#### Description of the task:
For the entries below, return the line holding "[(146,215),(185,199),(178,179),(137,194),(146,215)]" together with all lines after it, unchanged, and leave every picture out.

####################

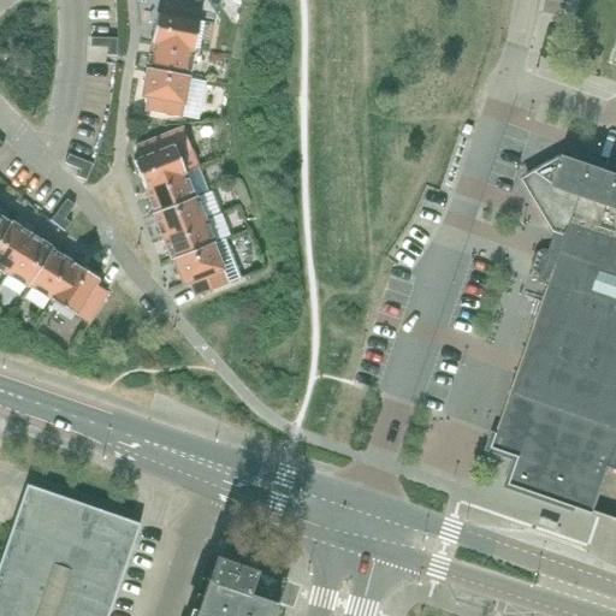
[(157,13),(150,42),(194,51),(199,22),(201,10),(166,3),(164,15),(157,13)]
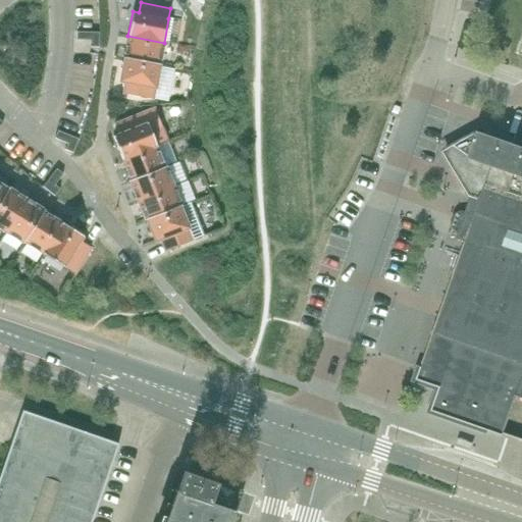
[(91,33),(84,33),(76,33),(76,41),(90,41),(91,33)]
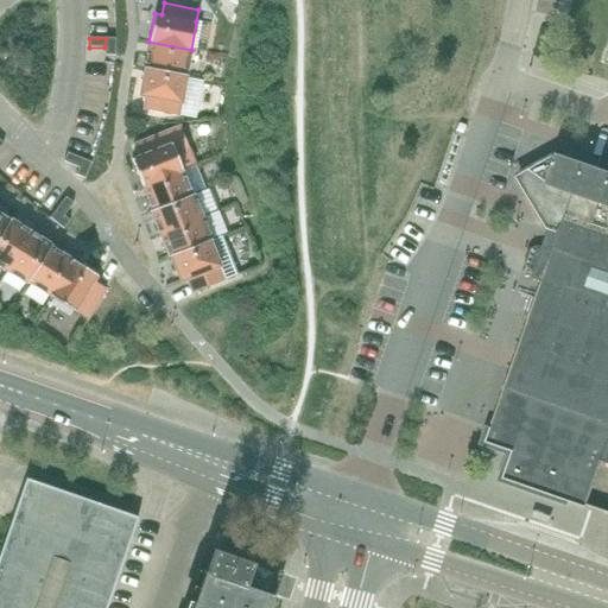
[(105,56),(106,56),(114,56),(115,38),(106,38),(105,48),(105,56)]
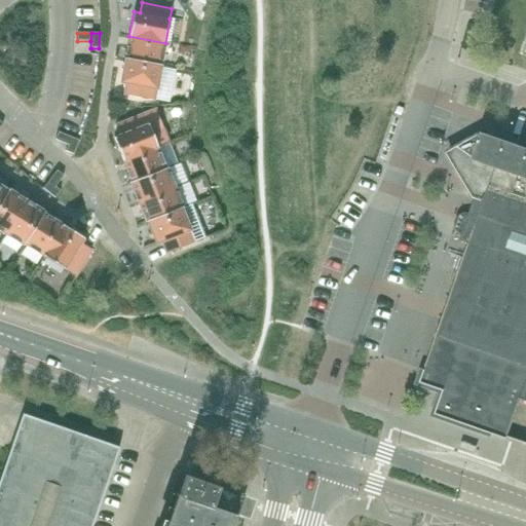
[(124,59),(161,66),(165,43),(128,36),(124,59)]
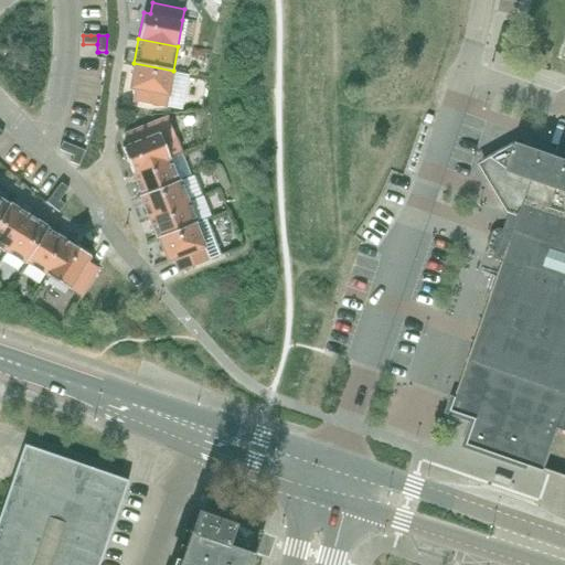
[(168,96),(173,71),(134,63),(129,89),(135,91),(134,102),(166,108),(168,96)]
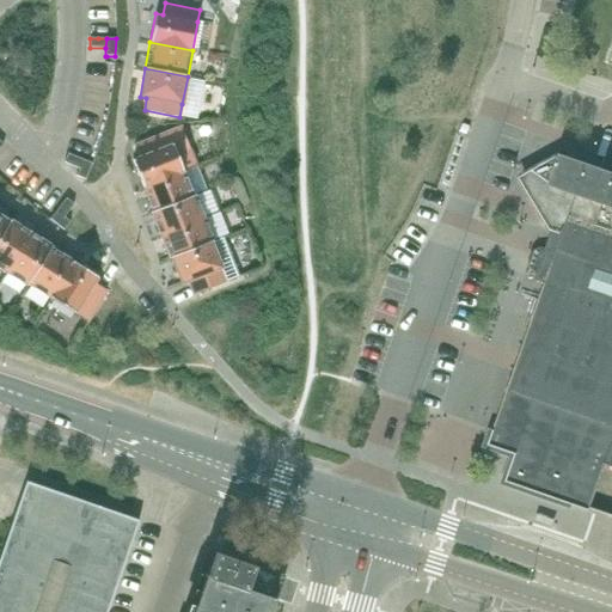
[(132,160),(142,188),(183,171),(172,145),(166,133),(134,146),(139,158),(132,160)]
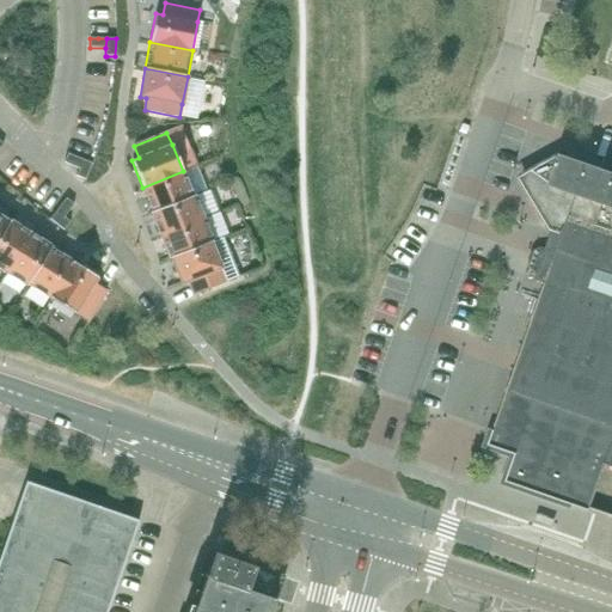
[(611,165),(563,148),(561,154),(521,178),(552,233),(549,243),(548,249),(545,249),(543,249),(540,249),(538,249),(536,250),(534,251),(532,252),(531,255),(530,256),(530,257),(530,258),(530,261),(530,263),(530,265),(531,267),(532,269),(533,270),(534,273),(537,274),(538,274),(536,280),(545,283),(512,379),(512,380),(489,446),(515,456),(507,482),(589,510),(611,446),(611,165)]
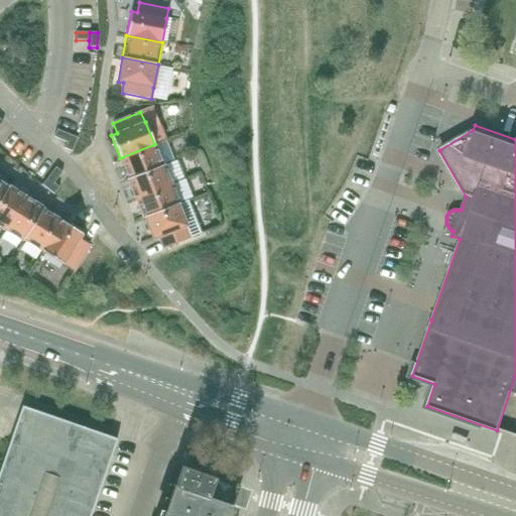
[(70,135),(68,134),(56,130),(53,137),(67,142),(70,135)]
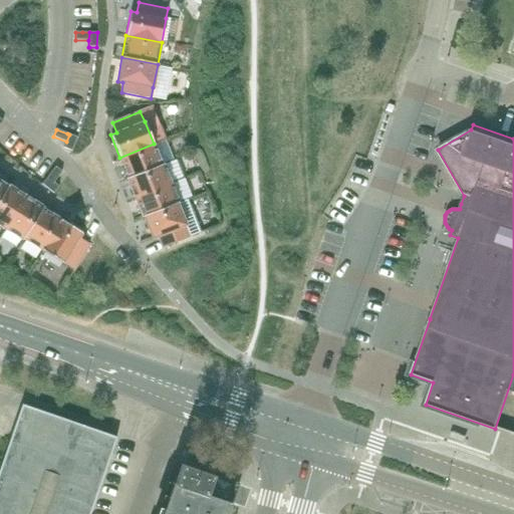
[(63,148),(66,149),(71,152),(77,138),(69,135),(66,142),(63,148)]
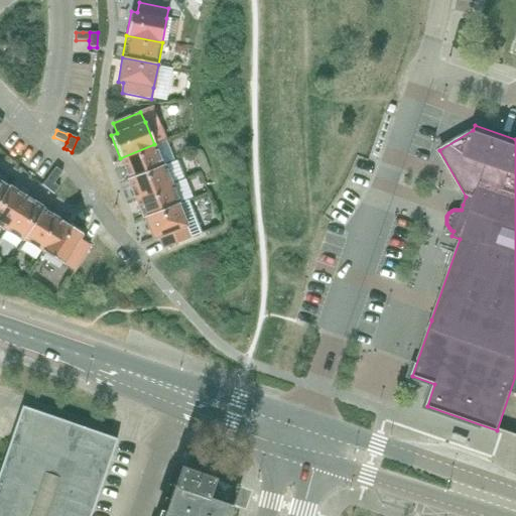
[(127,179),(164,165),(163,164),(162,165),(154,145),(154,144),(120,158),(129,178),(127,179)]
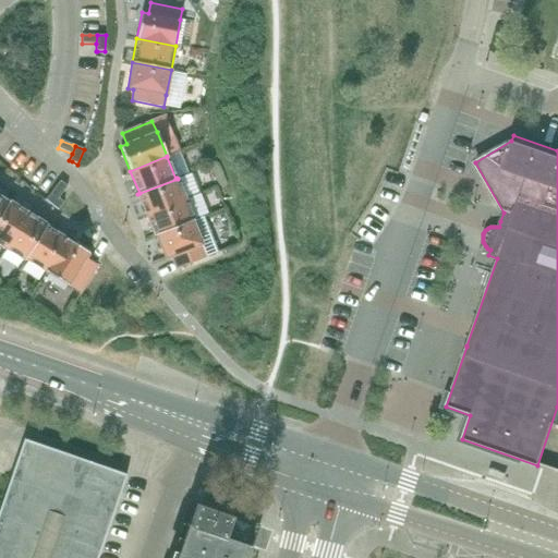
[(146,215),(185,199),(178,179),(137,194),(146,215)]
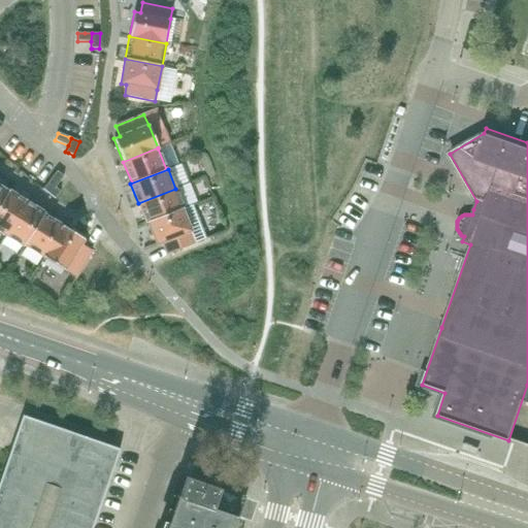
[(57,171),(51,180),(48,183),(55,188),(63,176),(57,171)]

####################

#### Exercise output:
[(146,215),(185,199),(178,179),(137,194),(146,215)]
[(57,171),(51,180),(48,183),(55,188),(63,176),(57,171)]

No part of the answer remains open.